# [What you have to do]
Any picture in the listing is left out of the copy; all else is duplicated exactly.

# [Provided material]
※ ※ ※
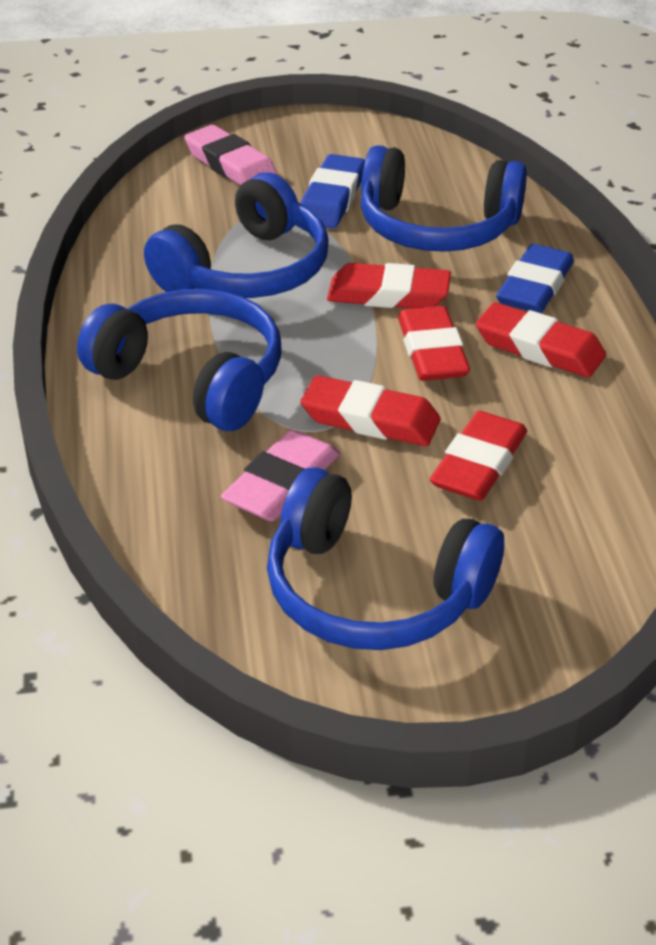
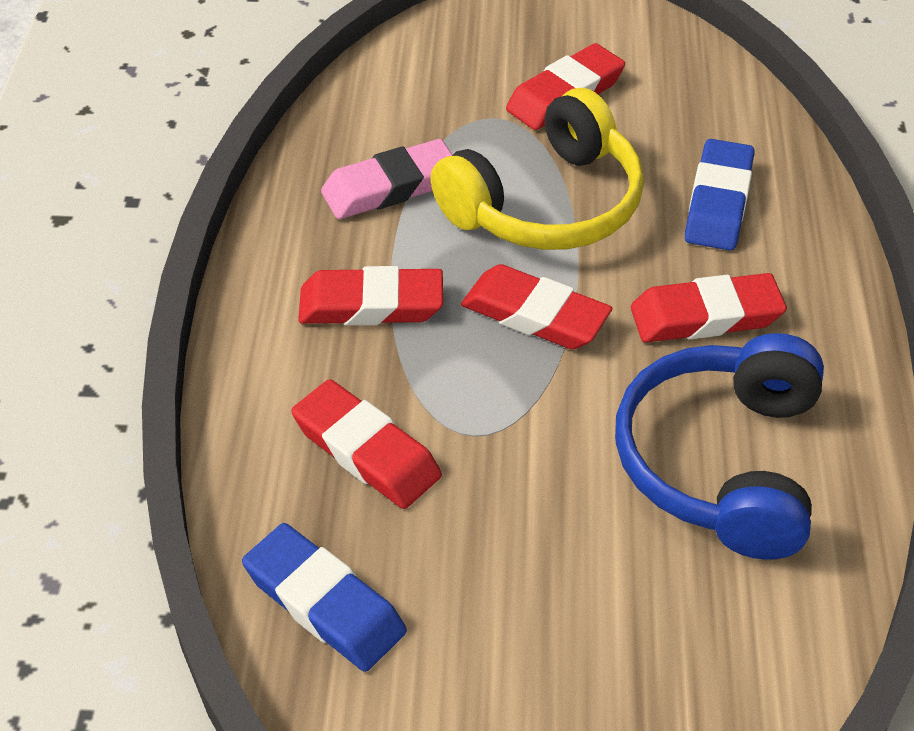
blue headphones: 4 -> 1
pink eraser: 2 -> 1
yellow headphones: 0 -> 1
※ ※ ※
# [Solved problem]
blue headphones: 4 -> 1
pink eraser: 2 -> 1
yellow headphones: 0 -> 1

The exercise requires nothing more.